= TASK DETAILS =
After finding the line with "green bidolax (no." in the entries below, retype exactly each line from there through the line with "red noluropex (no.", including that final line.

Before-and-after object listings

>>>

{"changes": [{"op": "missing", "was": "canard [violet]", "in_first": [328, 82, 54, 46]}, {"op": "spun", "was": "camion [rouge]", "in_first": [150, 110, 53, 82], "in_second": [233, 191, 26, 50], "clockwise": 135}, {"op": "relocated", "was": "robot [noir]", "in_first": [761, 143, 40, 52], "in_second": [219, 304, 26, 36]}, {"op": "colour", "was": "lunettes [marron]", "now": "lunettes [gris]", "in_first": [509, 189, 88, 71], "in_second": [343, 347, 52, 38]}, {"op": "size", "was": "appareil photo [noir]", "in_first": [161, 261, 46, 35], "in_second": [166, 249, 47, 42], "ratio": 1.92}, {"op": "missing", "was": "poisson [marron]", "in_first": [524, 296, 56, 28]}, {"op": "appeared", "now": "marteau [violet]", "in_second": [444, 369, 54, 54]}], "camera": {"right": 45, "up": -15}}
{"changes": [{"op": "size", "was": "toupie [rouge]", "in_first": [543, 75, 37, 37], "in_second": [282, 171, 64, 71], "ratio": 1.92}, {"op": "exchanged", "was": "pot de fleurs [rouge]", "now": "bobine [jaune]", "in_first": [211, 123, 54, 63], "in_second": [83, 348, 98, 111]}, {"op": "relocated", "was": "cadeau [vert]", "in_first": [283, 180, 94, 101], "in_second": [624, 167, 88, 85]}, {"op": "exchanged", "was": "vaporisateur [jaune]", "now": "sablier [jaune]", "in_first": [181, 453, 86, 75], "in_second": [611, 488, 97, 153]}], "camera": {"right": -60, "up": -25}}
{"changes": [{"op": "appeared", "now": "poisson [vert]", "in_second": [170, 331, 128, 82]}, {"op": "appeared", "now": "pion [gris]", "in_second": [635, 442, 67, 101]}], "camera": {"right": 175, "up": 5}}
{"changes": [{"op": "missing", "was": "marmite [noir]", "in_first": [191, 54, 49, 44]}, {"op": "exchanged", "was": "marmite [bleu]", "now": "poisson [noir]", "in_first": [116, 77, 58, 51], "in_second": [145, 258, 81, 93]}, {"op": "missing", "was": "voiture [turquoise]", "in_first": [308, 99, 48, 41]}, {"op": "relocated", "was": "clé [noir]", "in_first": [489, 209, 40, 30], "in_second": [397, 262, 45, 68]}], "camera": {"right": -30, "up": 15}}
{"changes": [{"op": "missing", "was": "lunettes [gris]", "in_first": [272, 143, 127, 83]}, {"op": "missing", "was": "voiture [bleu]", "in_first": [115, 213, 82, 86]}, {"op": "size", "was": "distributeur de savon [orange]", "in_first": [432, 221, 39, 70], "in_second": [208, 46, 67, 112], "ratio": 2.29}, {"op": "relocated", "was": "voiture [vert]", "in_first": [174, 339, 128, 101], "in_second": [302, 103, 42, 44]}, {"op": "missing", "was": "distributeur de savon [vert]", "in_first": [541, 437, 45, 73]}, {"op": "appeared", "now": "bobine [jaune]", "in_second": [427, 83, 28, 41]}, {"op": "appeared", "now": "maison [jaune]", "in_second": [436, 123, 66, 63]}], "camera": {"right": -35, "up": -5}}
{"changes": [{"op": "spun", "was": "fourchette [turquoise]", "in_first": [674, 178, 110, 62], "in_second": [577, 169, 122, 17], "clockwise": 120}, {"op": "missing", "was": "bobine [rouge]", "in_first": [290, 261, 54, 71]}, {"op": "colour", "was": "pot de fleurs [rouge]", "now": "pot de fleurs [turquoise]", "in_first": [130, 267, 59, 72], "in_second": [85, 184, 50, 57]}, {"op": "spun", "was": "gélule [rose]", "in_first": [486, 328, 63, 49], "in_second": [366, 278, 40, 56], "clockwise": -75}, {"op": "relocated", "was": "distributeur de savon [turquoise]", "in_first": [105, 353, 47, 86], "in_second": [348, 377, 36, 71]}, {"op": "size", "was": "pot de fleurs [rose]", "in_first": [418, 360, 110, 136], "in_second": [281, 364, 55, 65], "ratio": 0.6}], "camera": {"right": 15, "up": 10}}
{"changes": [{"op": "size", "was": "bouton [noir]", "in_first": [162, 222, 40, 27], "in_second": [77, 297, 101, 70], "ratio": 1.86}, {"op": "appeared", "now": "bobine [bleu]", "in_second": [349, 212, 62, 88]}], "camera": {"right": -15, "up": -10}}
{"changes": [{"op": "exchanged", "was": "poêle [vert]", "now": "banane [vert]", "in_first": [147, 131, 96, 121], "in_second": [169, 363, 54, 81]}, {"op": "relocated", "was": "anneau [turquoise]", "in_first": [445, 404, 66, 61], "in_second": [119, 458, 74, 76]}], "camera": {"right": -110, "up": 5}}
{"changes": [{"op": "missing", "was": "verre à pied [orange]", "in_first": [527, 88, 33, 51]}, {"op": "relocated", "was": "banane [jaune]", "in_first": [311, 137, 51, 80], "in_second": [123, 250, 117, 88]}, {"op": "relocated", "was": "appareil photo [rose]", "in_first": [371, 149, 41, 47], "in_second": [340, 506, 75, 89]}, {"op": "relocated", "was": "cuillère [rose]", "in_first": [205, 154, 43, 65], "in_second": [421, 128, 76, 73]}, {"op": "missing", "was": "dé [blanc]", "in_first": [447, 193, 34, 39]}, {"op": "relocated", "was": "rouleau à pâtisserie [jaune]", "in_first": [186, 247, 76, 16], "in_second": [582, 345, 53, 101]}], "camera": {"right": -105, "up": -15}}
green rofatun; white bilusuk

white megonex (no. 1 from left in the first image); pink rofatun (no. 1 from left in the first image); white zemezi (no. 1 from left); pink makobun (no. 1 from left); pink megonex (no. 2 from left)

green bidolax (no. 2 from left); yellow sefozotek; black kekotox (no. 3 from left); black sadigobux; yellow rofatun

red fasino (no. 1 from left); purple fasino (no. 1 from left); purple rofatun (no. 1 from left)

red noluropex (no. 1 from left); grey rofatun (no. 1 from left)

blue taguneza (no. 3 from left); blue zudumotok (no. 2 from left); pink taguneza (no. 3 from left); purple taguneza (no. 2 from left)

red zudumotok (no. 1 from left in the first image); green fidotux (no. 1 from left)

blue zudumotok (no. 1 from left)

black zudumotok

<<<

= RESPONSE TO THIS TASK =
green bidolax (no. 2 from left); yellow sefozotek; black kekotox (no. 3 from left); black sadigobux; yellow rofatun

red fasino (no. 1 from left); purple fasino (no. 1 from left); purple rofatun (no. 1 from left)

red noluropex (no. 1 from left); grey rofatun (no. 1 from left)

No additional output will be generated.